TASK -> In the entries below, which lines run from the one containing "camera: 140 degrees right, 5 degrees up" to the one containing "(609, 295) = (210, 390): white mouse -> none"? Copy exactly those lines, ends included, and no others.

TASK DATA ->
- Opening Delimiter -

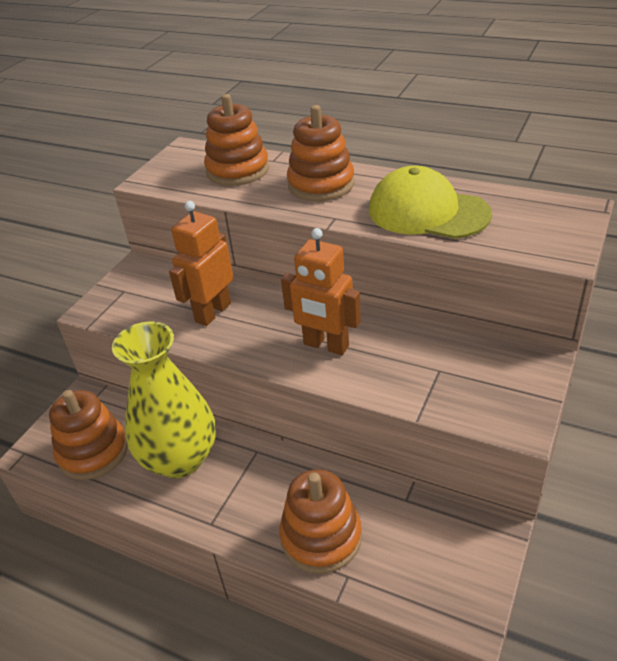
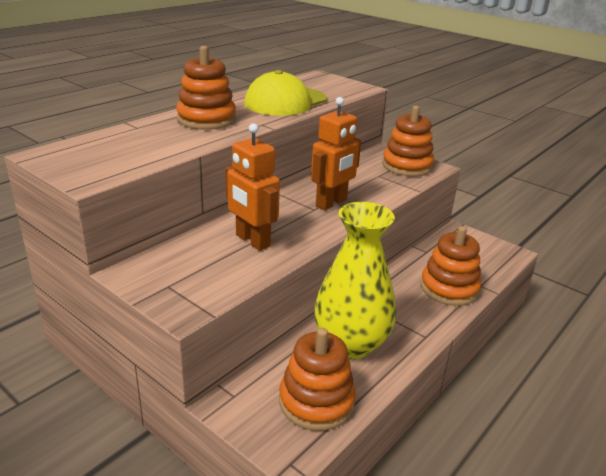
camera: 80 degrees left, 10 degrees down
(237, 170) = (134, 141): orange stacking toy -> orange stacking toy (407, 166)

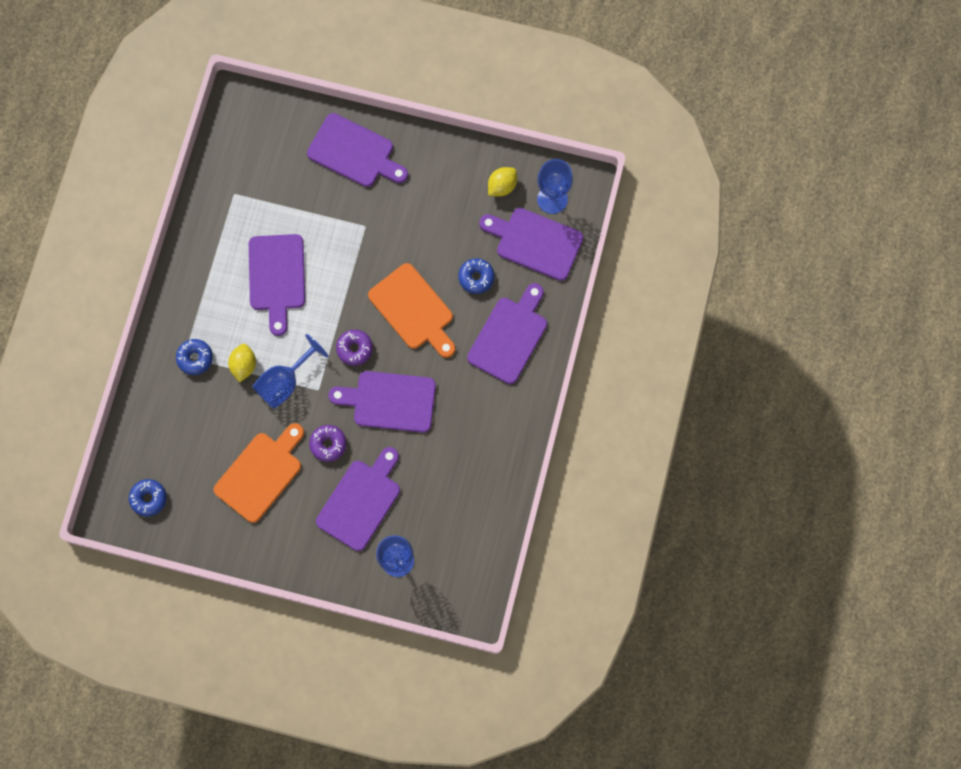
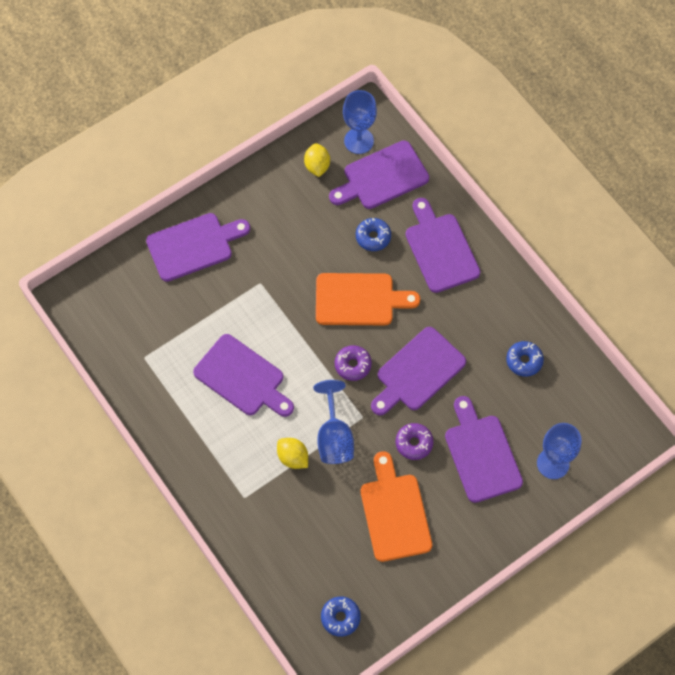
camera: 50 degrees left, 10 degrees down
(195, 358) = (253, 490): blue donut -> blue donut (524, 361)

- Closing Delimiter -
- Opening Delimiter -

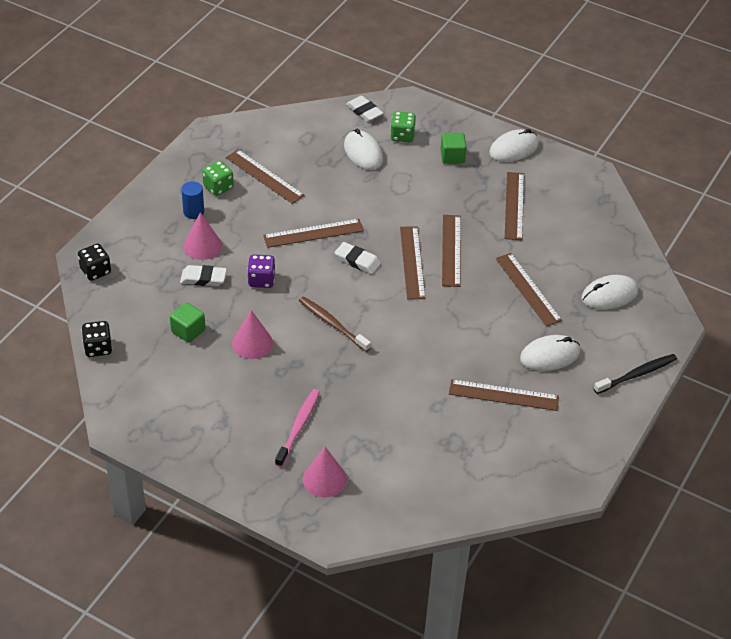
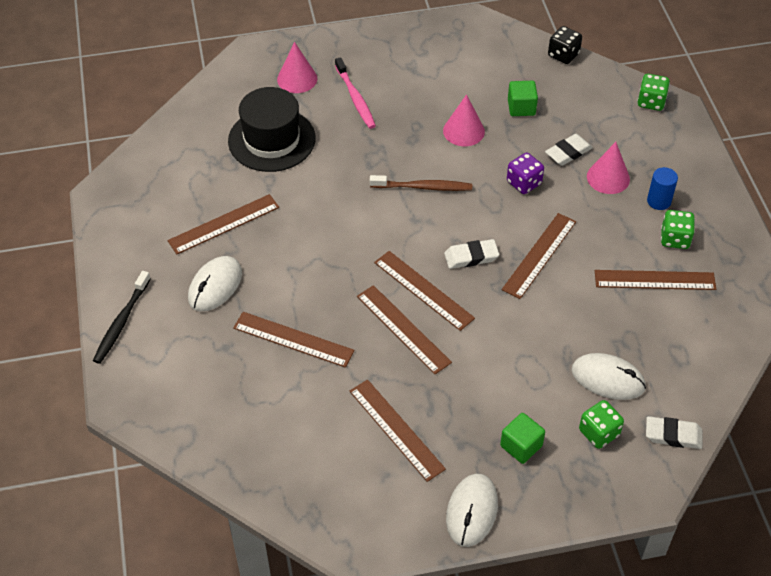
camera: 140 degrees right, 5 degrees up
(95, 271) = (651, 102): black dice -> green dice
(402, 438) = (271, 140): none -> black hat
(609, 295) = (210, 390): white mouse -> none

- Closing Delimiter -

TASK RESPONSE ->
camera: 140 degrees right, 5 degrees up
(95, 271) = (651, 102): black dice -> green dice
(402, 438) = (271, 140): none -> black hat
(609, 295) = (210, 390): white mouse -> none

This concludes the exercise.